→ **EXERCISE OBJECTIVE**
For the entries that follow, state how many lines include the word "stacking", giving the number and nothing else.

*** Block opens ***

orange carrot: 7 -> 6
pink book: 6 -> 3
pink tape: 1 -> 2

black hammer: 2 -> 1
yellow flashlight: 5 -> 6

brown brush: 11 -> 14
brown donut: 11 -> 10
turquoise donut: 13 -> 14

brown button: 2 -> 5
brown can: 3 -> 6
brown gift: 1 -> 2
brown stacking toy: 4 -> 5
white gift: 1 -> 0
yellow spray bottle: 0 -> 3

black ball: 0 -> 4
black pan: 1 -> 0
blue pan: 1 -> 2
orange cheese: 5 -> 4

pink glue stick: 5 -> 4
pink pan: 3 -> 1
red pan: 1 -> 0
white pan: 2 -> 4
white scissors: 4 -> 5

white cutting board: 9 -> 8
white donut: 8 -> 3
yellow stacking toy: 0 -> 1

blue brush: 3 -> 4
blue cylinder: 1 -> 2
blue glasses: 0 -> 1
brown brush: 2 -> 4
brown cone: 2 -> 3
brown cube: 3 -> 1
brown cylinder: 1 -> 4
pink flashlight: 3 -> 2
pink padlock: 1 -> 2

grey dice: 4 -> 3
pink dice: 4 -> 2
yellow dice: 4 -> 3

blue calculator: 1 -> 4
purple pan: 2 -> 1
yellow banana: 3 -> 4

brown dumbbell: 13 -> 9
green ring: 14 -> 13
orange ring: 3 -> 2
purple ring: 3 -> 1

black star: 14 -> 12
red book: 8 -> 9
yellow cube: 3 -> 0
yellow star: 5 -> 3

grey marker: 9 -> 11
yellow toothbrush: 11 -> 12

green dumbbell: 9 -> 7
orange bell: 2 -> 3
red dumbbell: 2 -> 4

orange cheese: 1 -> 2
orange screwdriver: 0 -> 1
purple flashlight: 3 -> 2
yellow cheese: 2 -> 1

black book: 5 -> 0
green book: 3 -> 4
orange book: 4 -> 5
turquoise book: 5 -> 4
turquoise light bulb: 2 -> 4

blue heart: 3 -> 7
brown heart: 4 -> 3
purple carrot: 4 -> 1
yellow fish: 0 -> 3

*** Block closes ***

→ **SOLUTION**
2